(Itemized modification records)
§ §
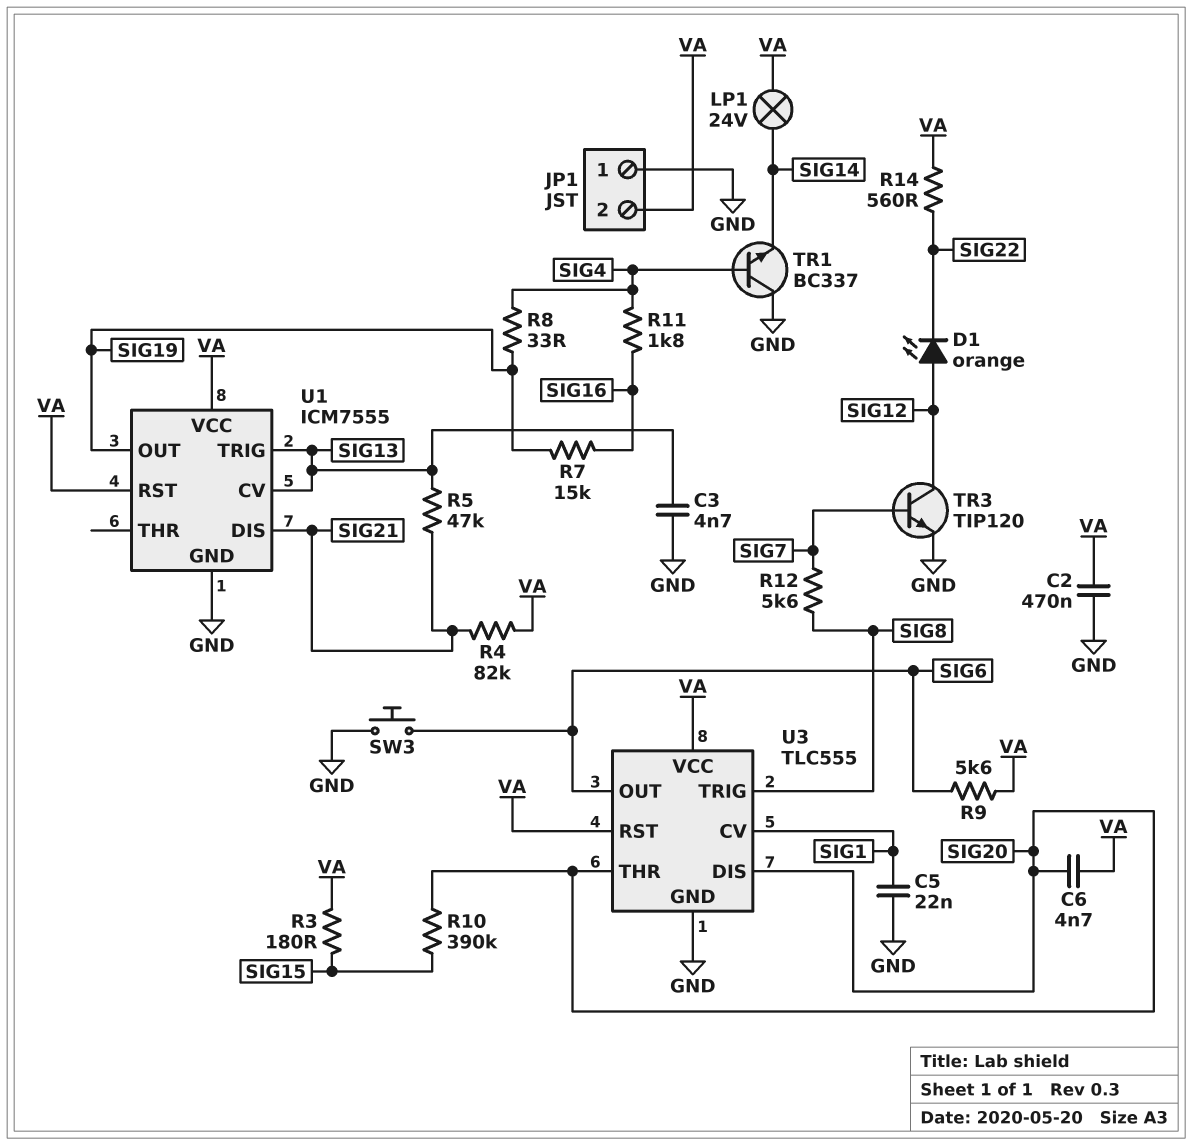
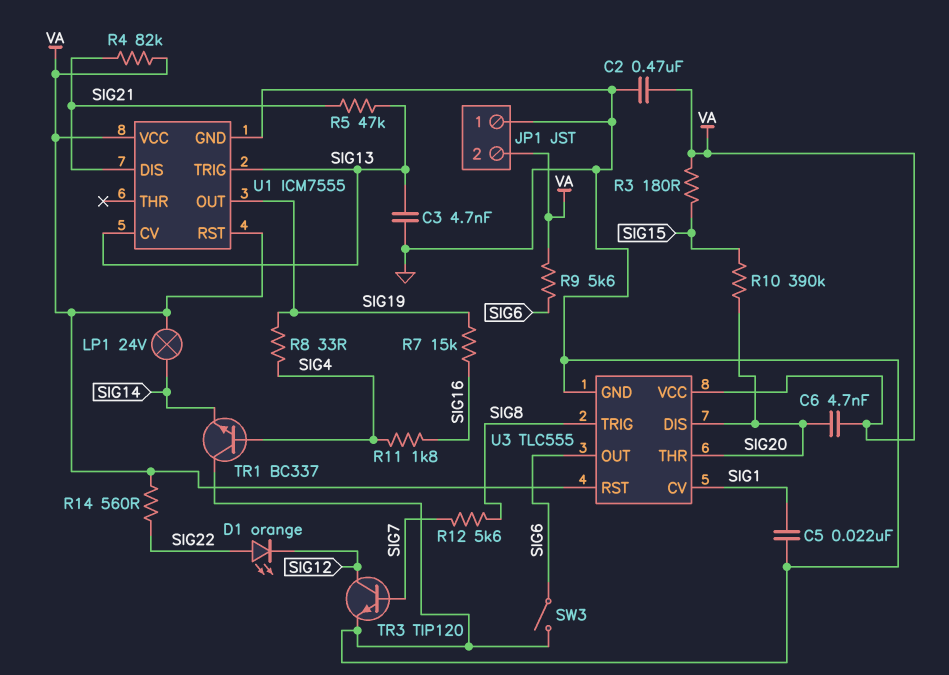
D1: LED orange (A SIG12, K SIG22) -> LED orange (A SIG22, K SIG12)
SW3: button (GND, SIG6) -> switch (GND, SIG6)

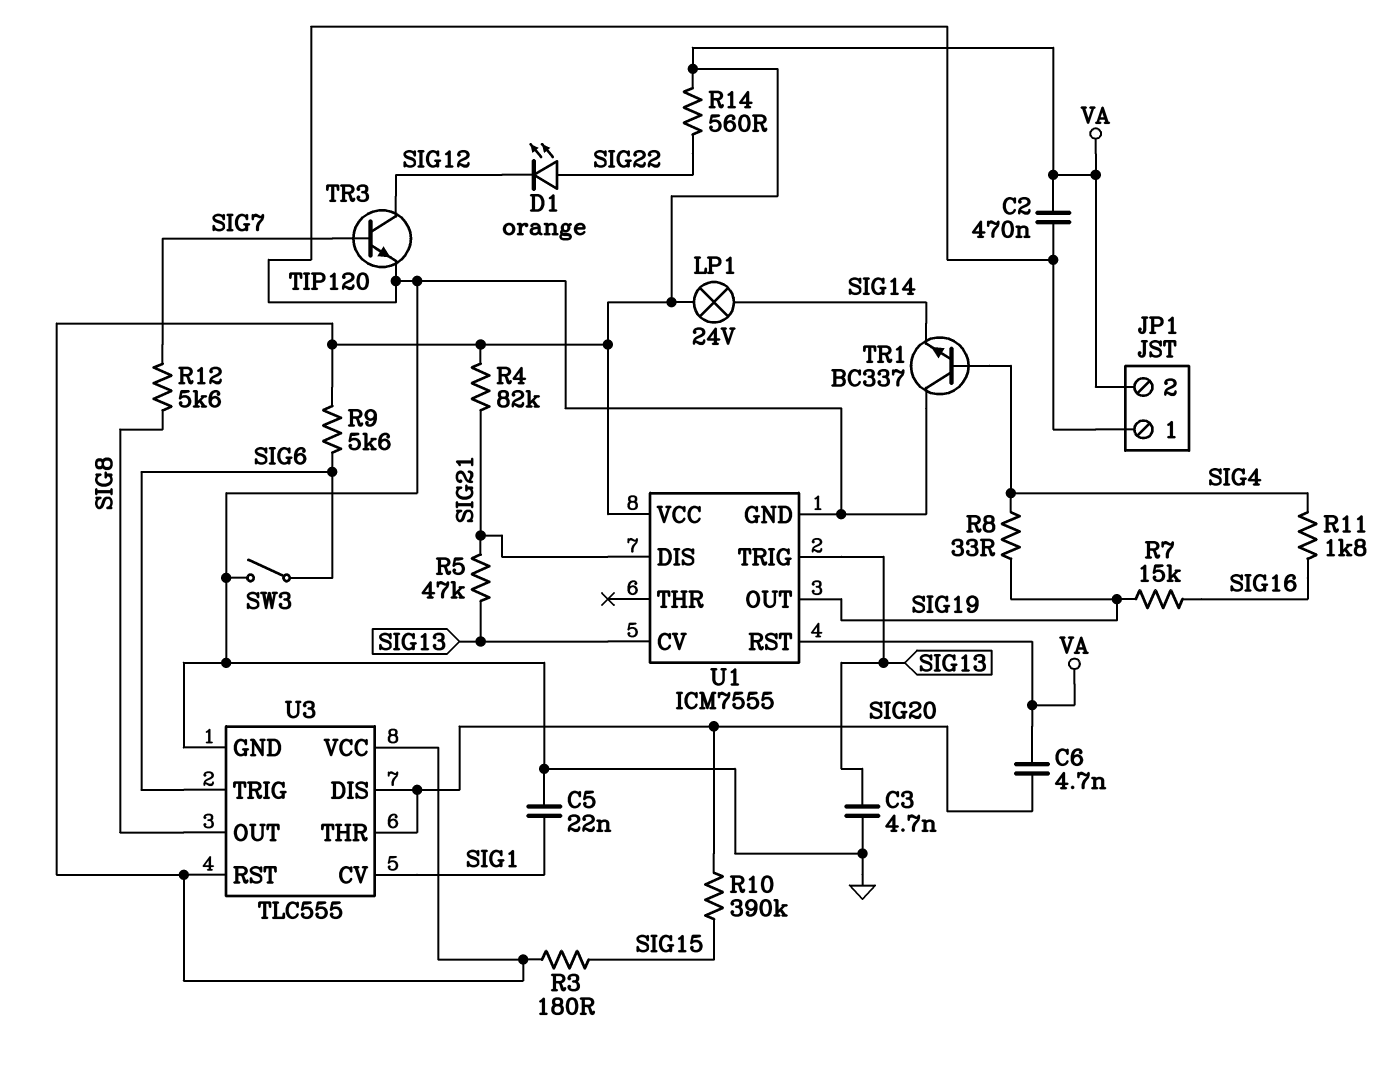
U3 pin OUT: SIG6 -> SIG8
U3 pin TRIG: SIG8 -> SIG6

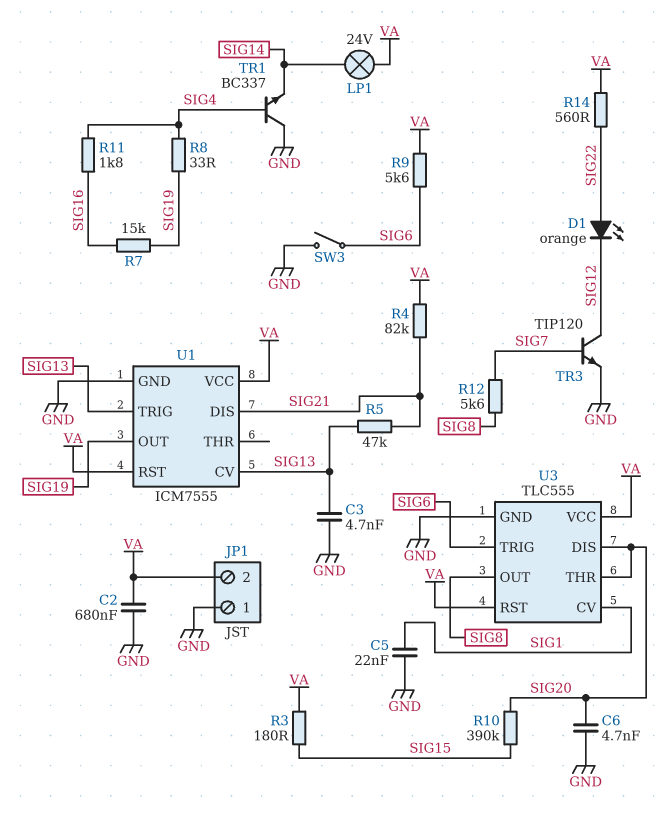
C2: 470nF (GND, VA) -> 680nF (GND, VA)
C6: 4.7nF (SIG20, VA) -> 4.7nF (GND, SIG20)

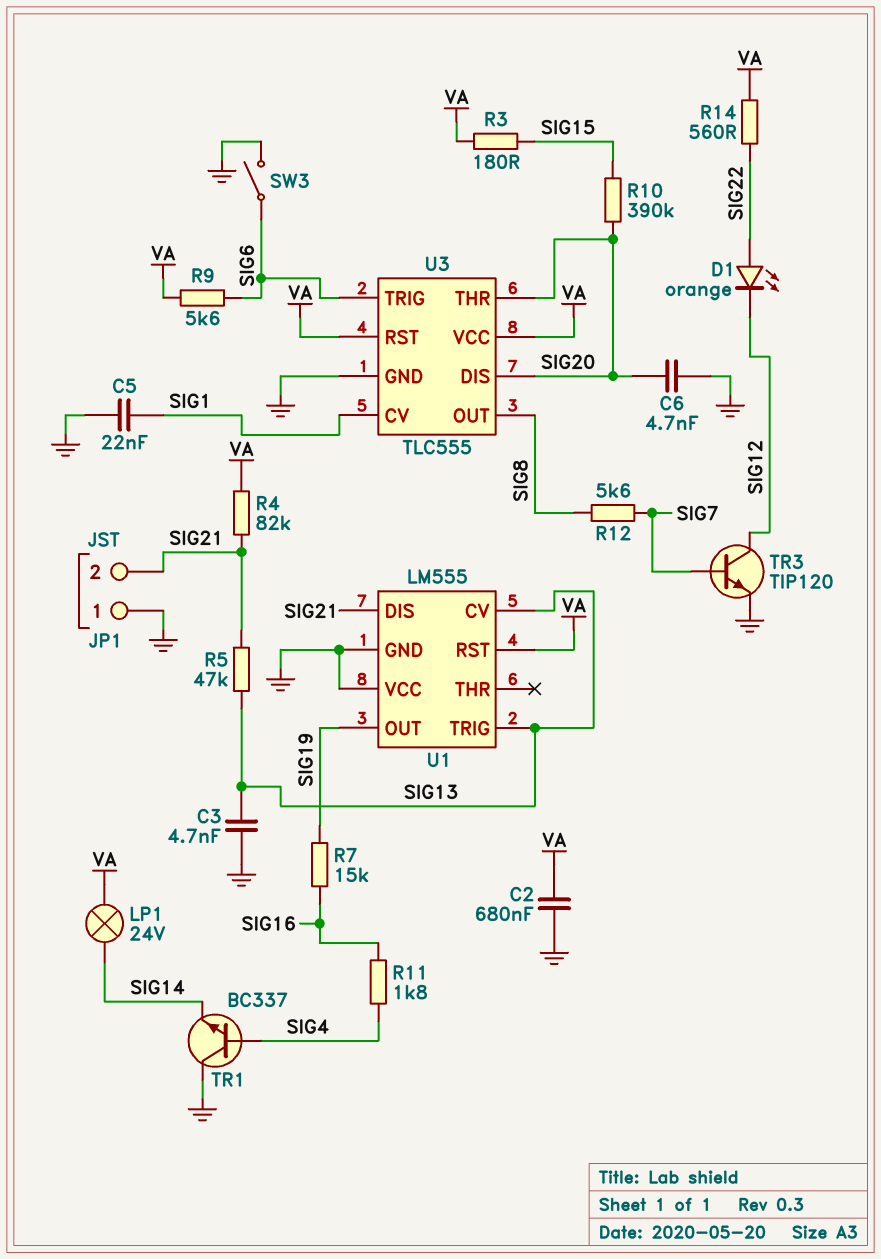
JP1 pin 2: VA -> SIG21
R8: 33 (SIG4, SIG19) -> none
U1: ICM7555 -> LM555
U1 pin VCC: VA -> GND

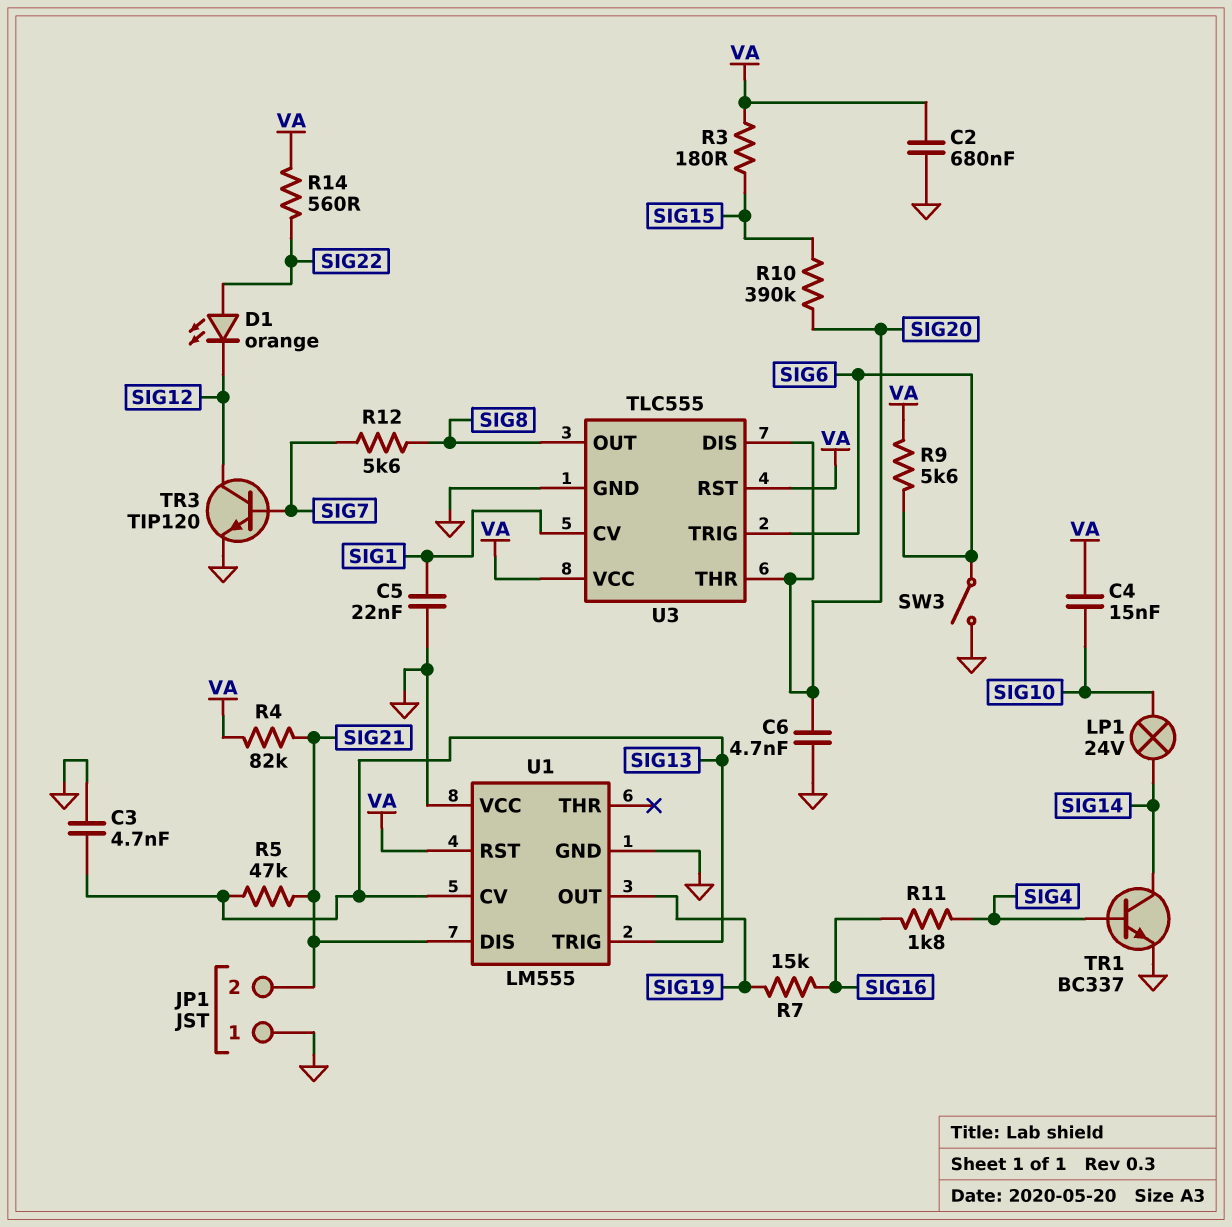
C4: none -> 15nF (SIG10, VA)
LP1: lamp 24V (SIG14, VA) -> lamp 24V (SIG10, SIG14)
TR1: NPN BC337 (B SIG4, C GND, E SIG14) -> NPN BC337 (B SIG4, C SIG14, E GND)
§ §
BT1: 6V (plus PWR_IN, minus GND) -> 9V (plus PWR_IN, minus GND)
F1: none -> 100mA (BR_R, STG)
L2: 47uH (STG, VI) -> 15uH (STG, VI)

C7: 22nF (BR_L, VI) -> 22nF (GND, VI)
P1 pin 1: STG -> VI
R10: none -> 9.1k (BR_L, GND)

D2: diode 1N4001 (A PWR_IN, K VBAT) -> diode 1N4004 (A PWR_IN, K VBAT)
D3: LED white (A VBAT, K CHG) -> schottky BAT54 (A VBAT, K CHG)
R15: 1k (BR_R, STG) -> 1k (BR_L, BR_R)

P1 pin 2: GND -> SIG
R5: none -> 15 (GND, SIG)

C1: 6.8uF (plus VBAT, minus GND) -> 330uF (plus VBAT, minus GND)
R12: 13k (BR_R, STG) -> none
§ §
Directions — Please give an exact copy of the entries above, from the line with "R15: 1k (BR_R, STG) -> 1k (BR_L, BR_R)" down to the line with "R12: 13k (BR_R, STG) -> none", inclusive, and nothing else.

Answer to this exercise —
R15: 1k (BR_R, STG) -> 1k (BR_L, BR_R)

P1 pin 2: GND -> SIG
R5: none -> 15 (GND, SIG)

C1: 6.8uF (plus VBAT, minus GND) -> 330uF (plus VBAT, minus GND)
R12: 13k (BR_R, STG) -> none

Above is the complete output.